- TASK DIRECTIONS -
Transcribe every line below exactly; no image goes into the output.

Drawing revision comparisons
⟨

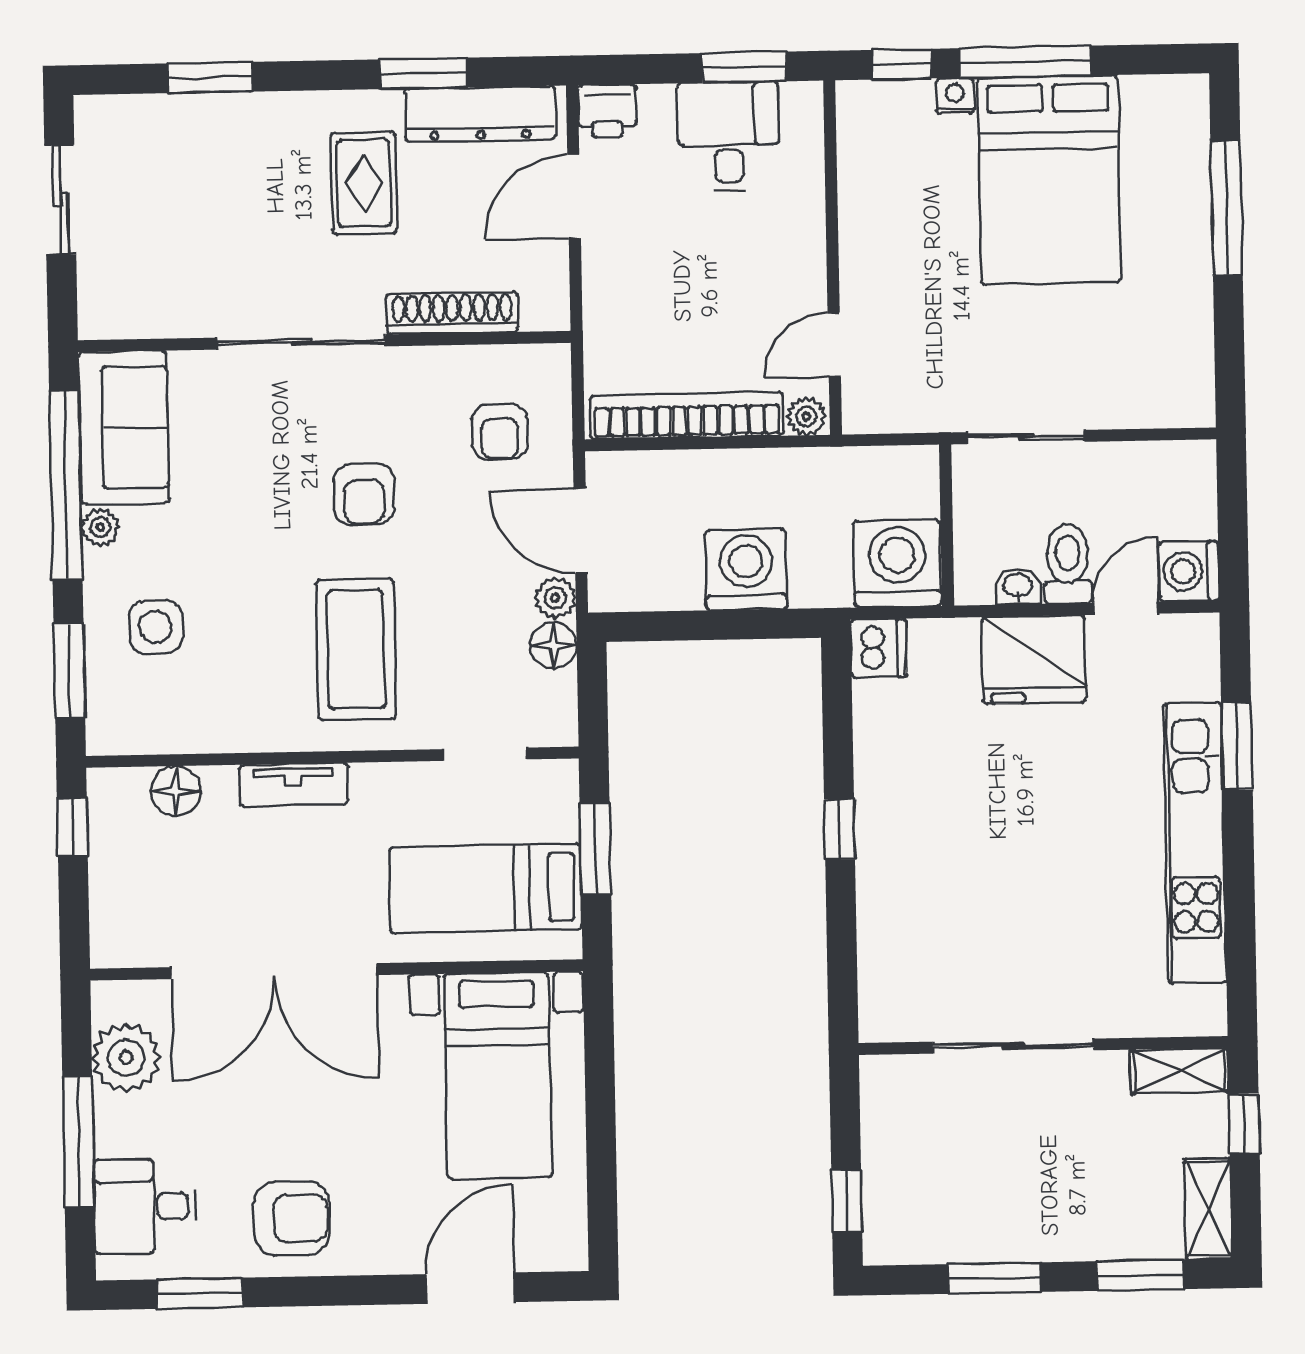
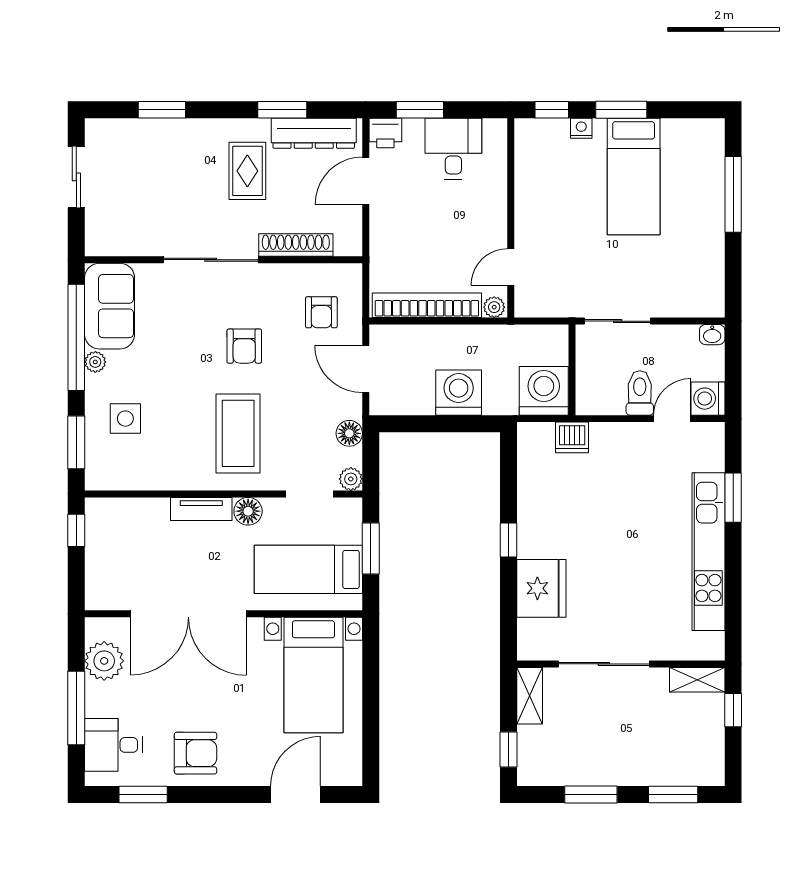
window: (1025, 62) -> (621, 110), width x0.69
window: (744, 67) -> (420, 110), moved
bed: (1049, 180) -> (634, 176), width x0.67
washbasin: (1018, 586) -> (712, 335), moved, turned 180
plant: (555, 598) -> (351, 479), moved
dishwasher: (878, 648) -> (572, 437), moved, turned 90
fridge: (1034, 660) -> (541, 588), moved, turned -90
floor lamp: (176, 791) -> (248, 511), moved
shelving: (1208, 1209) -> (530, 696), moved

⟩

- EXPECTED ANSWER -
window: (1025, 62) -> (621, 110), width x0.69
window: (744, 67) -> (420, 110), moved
bed: (1049, 180) -> (634, 176), width x0.67
washbasin: (1018, 586) -> (712, 335), moved, turned 180
plant: (555, 598) -> (351, 479), moved
dishwasher: (878, 648) -> (572, 437), moved, turned 90
fridge: (1034, 660) -> (541, 588), moved, turned -90
floor lamp: (176, 791) -> (248, 511), moved
shelving: (1208, 1209) -> (530, 696), moved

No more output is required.